## Records to use
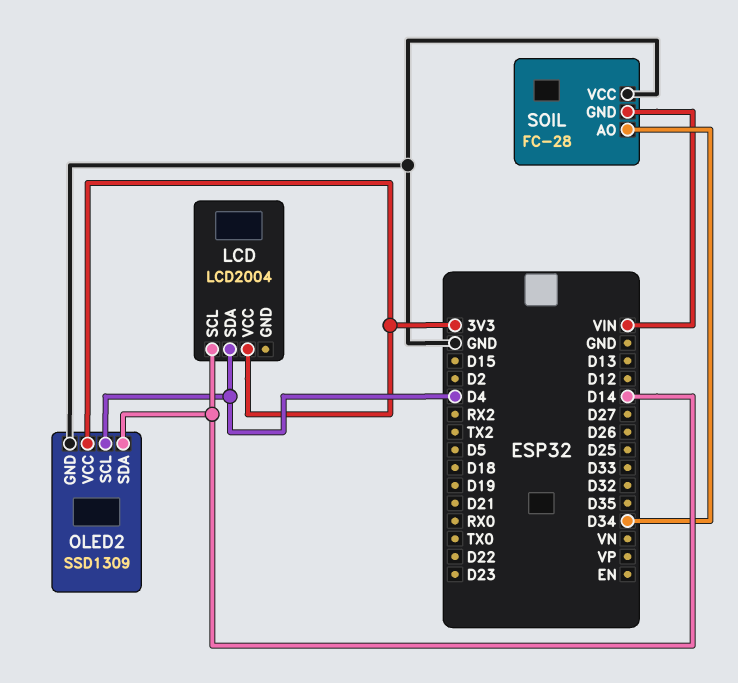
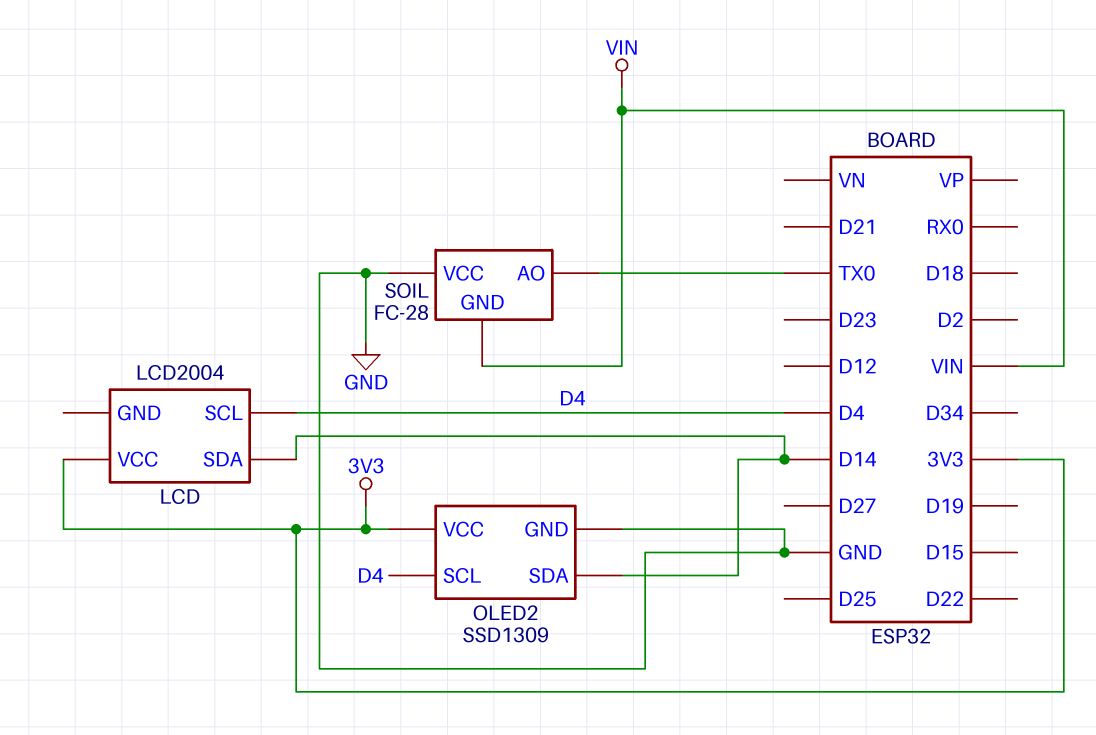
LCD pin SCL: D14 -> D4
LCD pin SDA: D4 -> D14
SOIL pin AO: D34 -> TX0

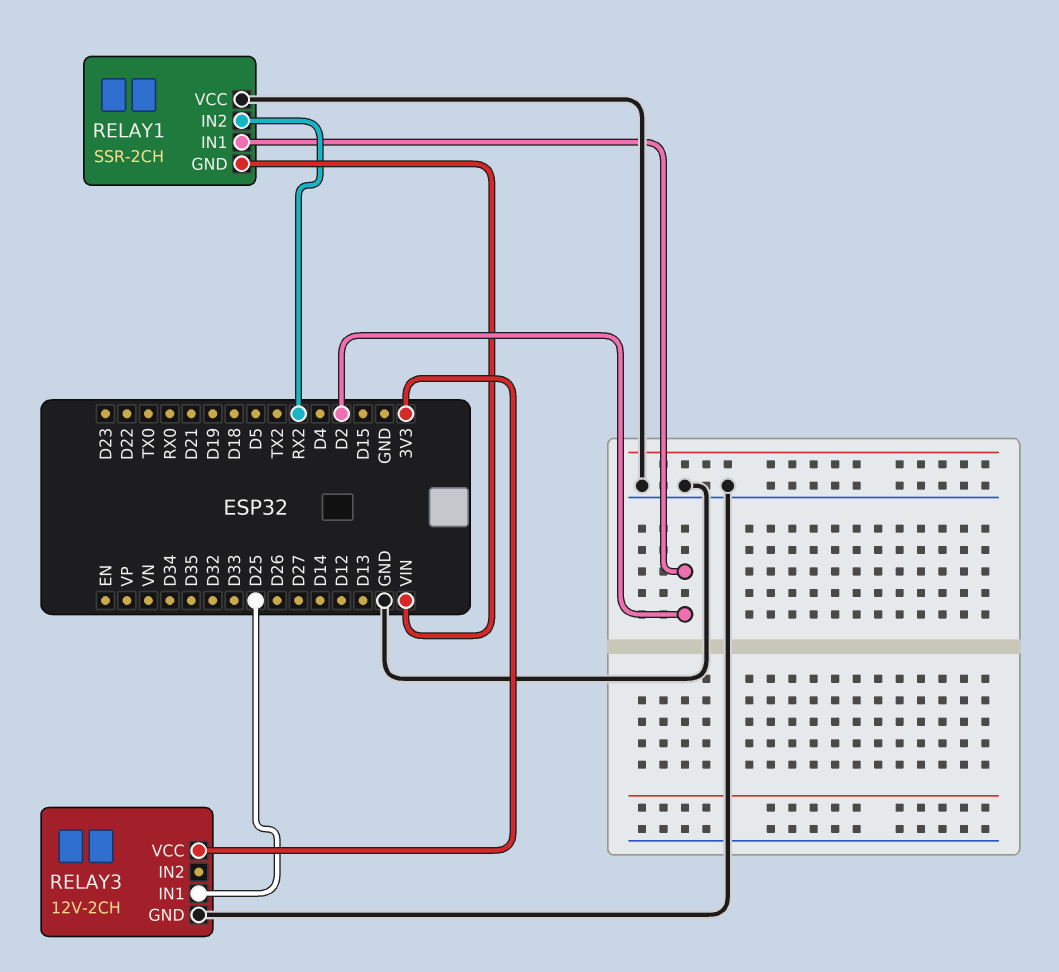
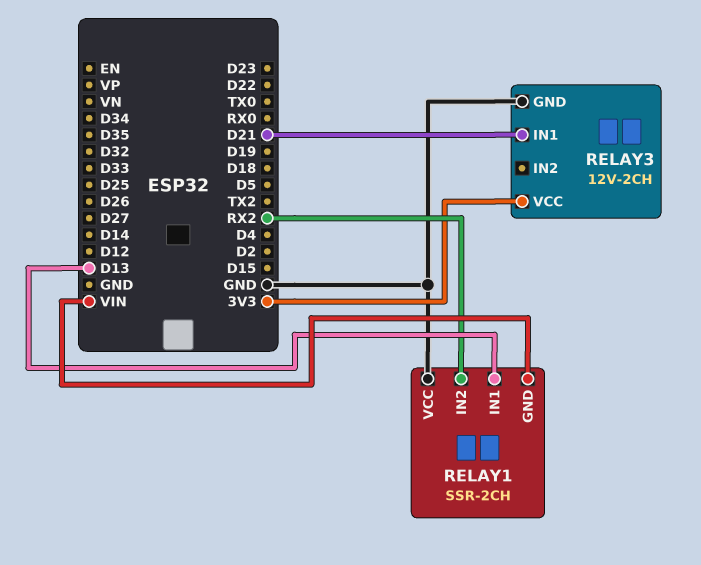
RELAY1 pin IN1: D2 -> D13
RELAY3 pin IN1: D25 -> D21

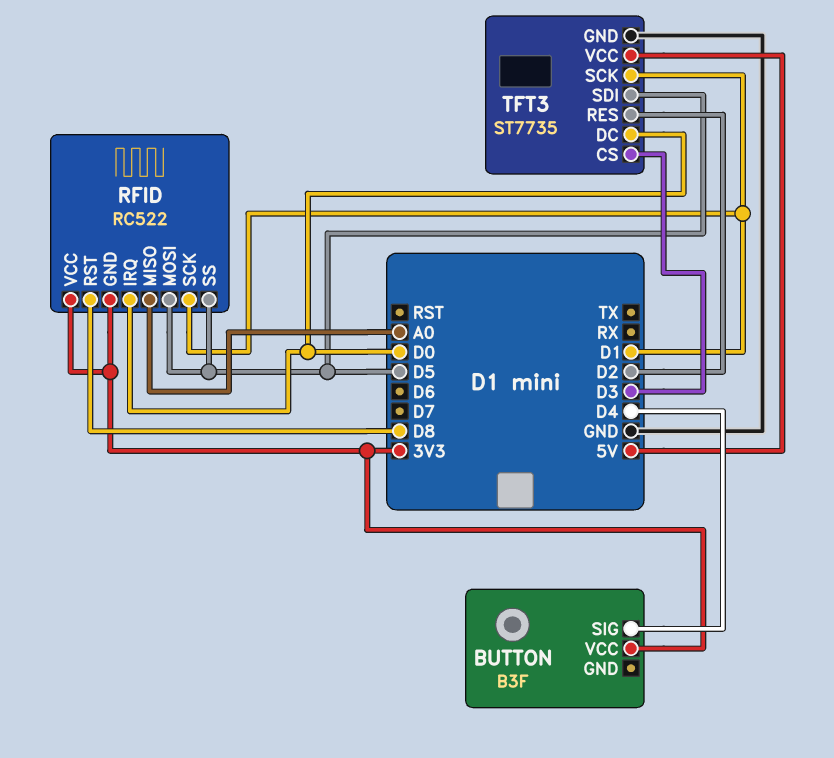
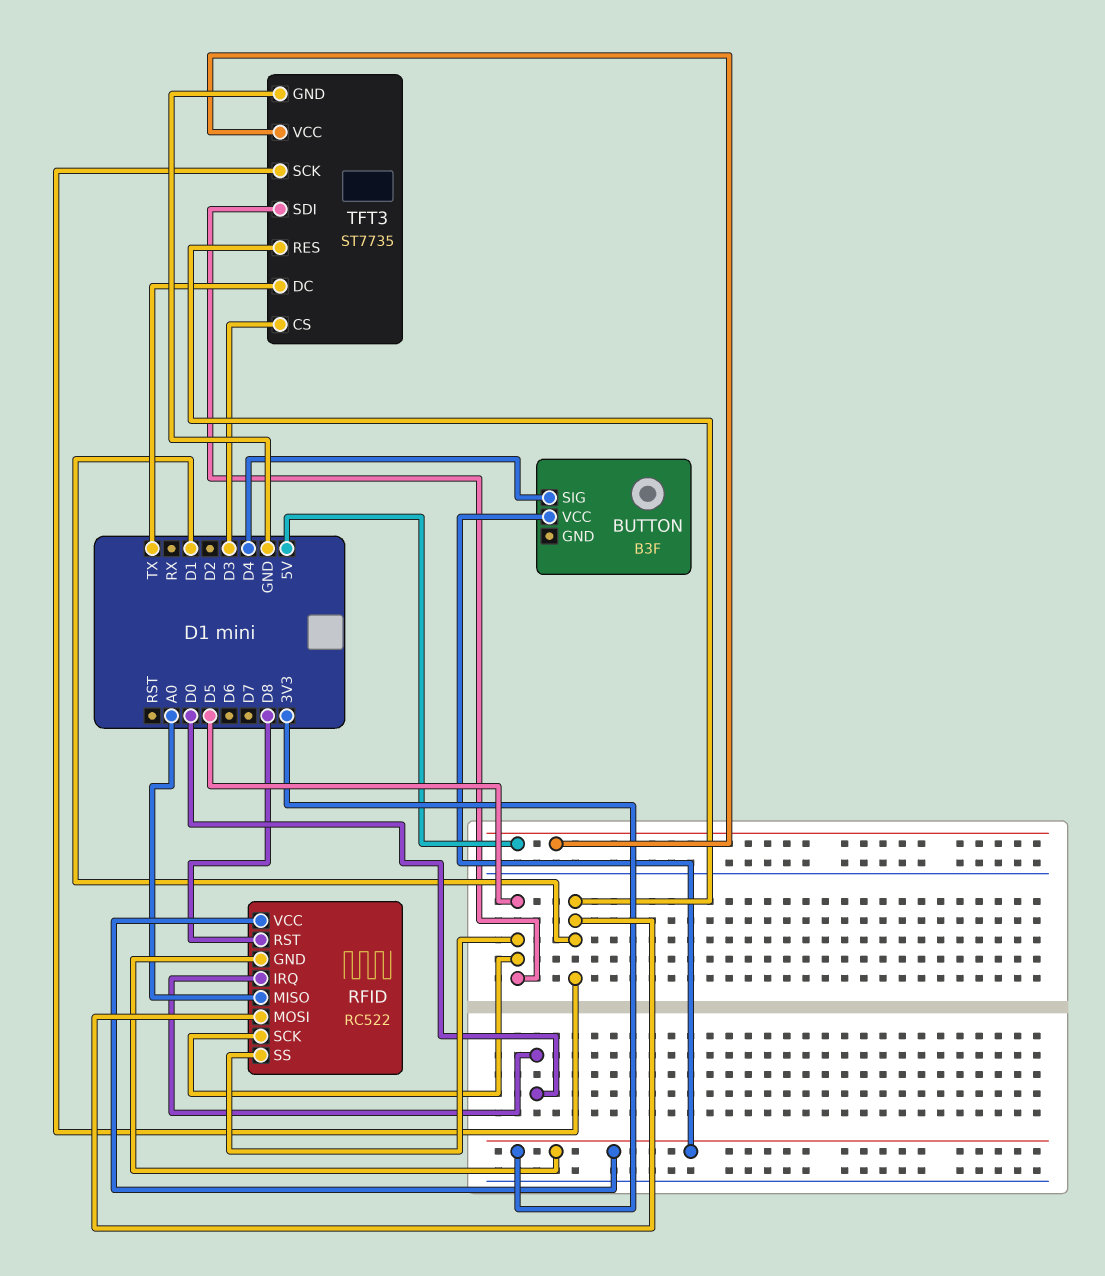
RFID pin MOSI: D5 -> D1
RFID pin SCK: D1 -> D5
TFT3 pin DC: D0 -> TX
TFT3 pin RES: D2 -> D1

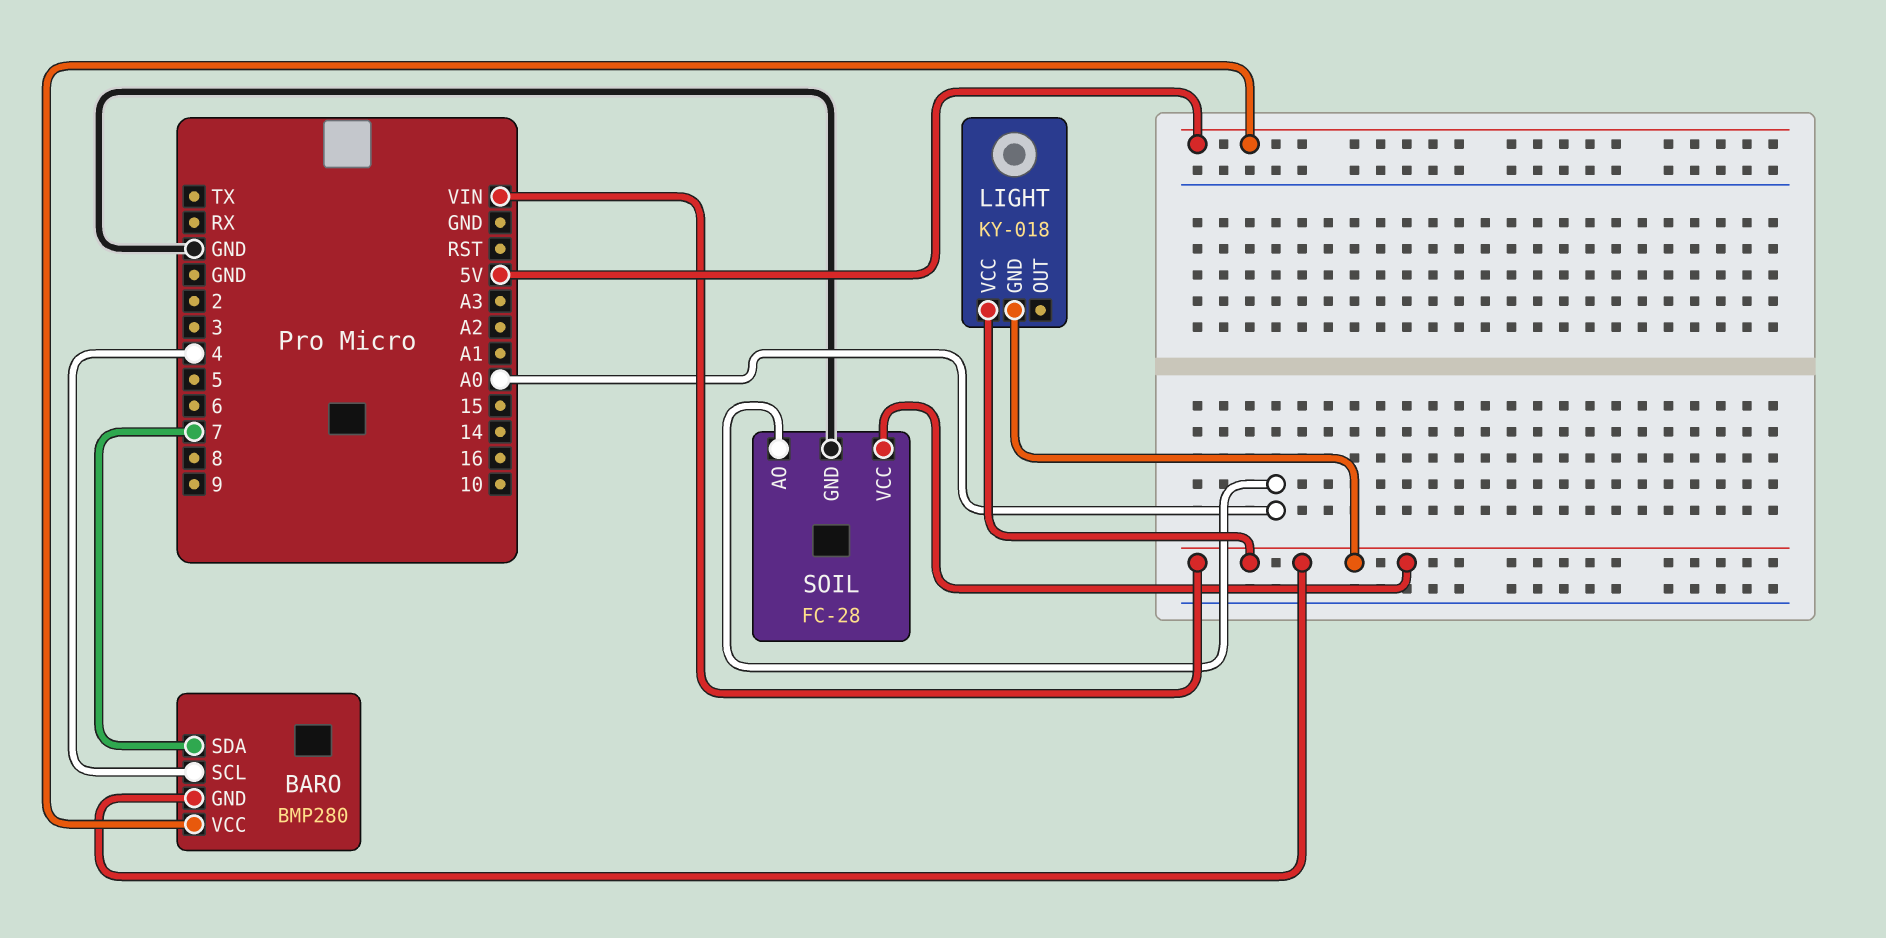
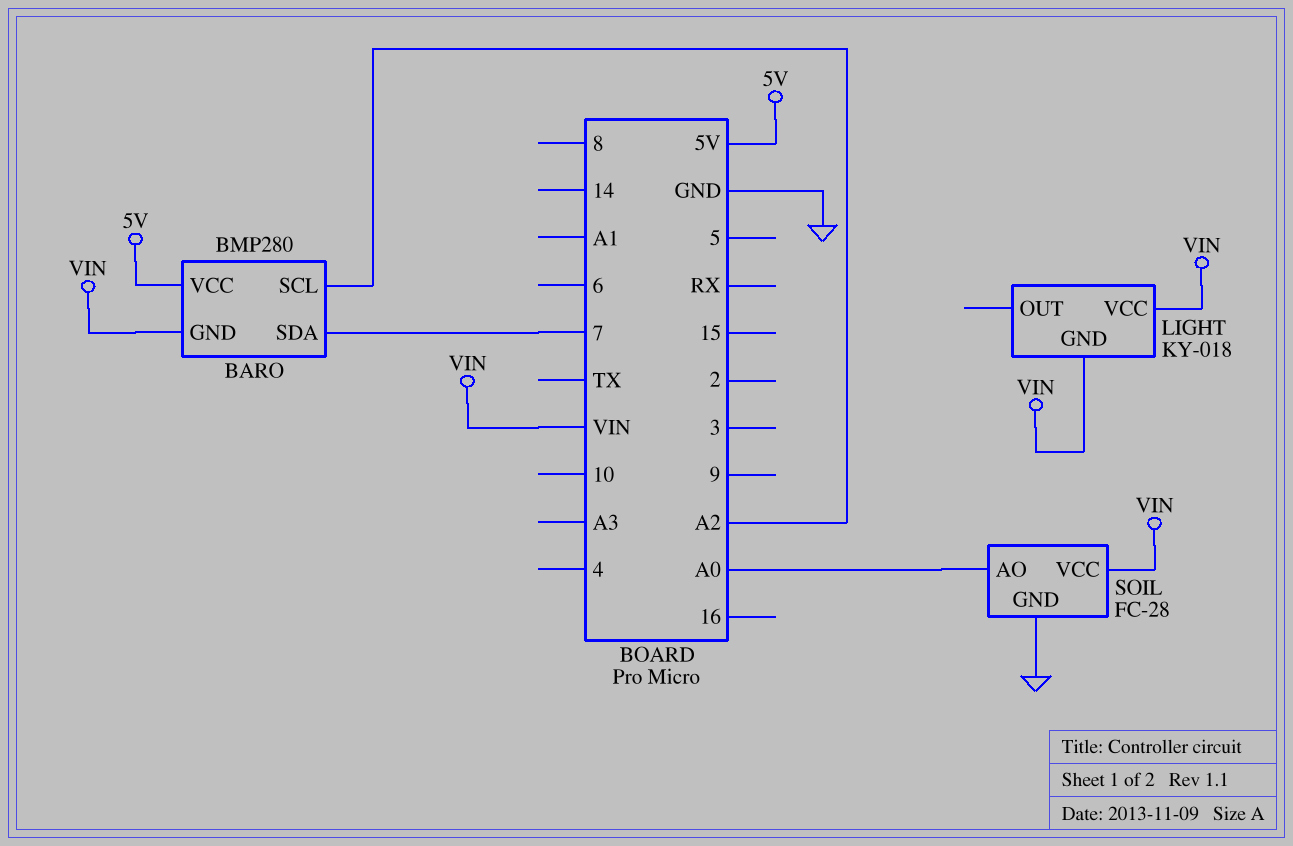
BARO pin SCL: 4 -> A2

## Your assignment
In full and without change, repeat the material above, minus the pictures.

## Task answer
LCD pin SCL: D14 -> D4
LCD pin SDA: D4 -> D14
SOIL pin AO: D34 -> TX0

RELAY1 pin IN1: D2 -> D13
RELAY3 pin IN1: D25 -> D21

RFID pin MOSI: D5 -> D1
RFID pin SCK: D1 -> D5
TFT3 pin DC: D0 -> TX
TFT3 pin RES: D2 -> D1

BARO pin SCL: 4 -> A2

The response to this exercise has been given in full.